Your assignment – Establish how many lines in the material include the string "OLED" and report it as a lone number.
··· Extracted material
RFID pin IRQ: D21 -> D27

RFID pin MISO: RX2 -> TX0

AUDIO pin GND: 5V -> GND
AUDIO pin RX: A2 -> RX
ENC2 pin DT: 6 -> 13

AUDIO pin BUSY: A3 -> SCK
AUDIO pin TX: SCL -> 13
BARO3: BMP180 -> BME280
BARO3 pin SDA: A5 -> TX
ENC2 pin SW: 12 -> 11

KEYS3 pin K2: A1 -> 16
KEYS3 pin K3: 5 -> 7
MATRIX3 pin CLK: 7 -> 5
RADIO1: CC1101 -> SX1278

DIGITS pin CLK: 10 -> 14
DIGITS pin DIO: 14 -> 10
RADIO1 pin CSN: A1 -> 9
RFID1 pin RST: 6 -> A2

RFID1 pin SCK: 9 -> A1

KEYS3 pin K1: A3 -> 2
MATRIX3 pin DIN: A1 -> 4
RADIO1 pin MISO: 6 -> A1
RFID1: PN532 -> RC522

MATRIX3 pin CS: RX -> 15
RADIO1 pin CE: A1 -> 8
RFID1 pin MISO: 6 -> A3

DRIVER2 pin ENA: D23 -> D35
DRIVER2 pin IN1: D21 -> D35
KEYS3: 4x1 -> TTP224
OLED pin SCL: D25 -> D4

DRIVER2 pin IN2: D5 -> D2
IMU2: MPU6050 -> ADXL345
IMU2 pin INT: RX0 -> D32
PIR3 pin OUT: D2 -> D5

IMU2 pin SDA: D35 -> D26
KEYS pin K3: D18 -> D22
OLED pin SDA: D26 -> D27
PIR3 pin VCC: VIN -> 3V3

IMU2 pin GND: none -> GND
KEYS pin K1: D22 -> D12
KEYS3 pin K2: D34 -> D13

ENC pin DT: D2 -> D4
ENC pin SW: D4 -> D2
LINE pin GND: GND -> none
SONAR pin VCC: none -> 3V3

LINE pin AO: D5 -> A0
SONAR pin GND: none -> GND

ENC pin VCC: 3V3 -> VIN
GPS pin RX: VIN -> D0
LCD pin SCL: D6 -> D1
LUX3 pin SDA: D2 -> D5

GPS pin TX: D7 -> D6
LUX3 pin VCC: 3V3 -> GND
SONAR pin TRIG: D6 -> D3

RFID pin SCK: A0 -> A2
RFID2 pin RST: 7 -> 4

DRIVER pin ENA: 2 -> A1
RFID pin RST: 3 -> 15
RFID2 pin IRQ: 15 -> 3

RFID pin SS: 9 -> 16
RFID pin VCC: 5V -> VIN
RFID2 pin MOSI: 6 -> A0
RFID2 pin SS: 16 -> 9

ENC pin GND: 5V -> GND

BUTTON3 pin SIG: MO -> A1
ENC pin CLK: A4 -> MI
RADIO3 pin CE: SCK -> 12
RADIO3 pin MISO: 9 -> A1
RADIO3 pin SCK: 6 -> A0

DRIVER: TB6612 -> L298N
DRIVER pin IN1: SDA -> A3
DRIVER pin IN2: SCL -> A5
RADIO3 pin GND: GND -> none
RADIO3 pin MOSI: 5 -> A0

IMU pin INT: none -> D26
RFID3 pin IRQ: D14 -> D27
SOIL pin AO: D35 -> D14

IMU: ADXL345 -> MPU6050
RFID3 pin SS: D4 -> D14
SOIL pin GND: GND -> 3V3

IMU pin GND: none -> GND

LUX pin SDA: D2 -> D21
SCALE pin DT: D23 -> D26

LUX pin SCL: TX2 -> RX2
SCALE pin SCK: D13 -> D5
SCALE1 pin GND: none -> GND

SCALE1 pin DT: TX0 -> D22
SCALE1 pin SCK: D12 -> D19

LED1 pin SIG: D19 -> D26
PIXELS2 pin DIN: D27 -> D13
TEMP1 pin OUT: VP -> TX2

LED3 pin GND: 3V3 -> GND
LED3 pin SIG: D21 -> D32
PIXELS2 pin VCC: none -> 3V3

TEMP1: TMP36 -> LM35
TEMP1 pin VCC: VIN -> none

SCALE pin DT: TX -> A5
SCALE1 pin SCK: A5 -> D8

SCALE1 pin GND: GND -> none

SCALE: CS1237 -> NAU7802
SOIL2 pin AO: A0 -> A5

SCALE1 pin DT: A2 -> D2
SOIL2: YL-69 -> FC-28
······
The answer – 2